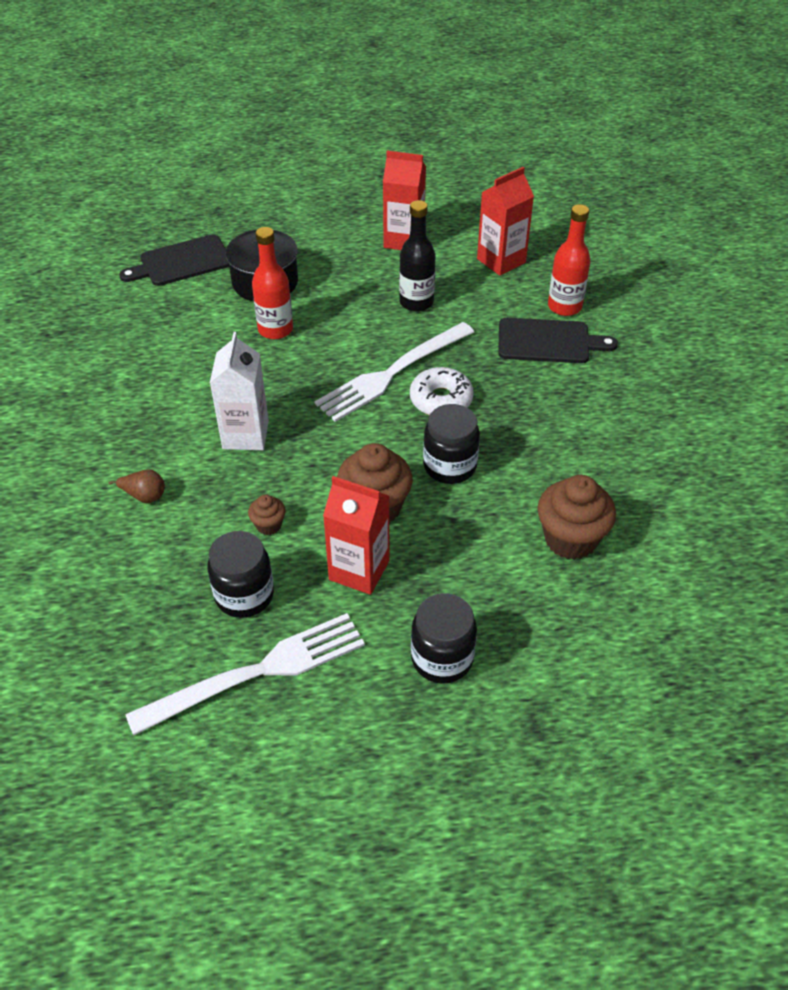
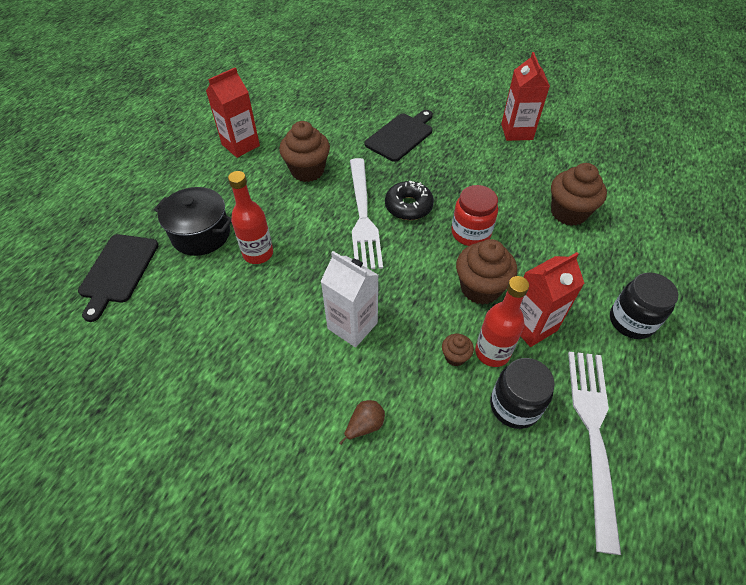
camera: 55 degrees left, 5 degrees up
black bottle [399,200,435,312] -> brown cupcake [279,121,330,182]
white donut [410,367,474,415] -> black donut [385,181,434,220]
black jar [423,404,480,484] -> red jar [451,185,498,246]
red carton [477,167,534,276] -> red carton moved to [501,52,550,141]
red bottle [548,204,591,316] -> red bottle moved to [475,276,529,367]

Task requirements
Repeat everything in the records above exactly, except the pictures.

Task response
camera: 55 degrees left, 5 degrees up
black bottle [399,200,435,312] -> brown cupcake [279,121,330,182]
white donut [410,367,474,415] -> black donut [385,181,434,220]
black jar [423,404,480,484] -> red jar [451,185,498,246]
red carton [477,167,534,276] -> red carton moved to [501,52,550,141]
red bottle [548,204,591,316] -> red bottle moved to [475,276,529,367]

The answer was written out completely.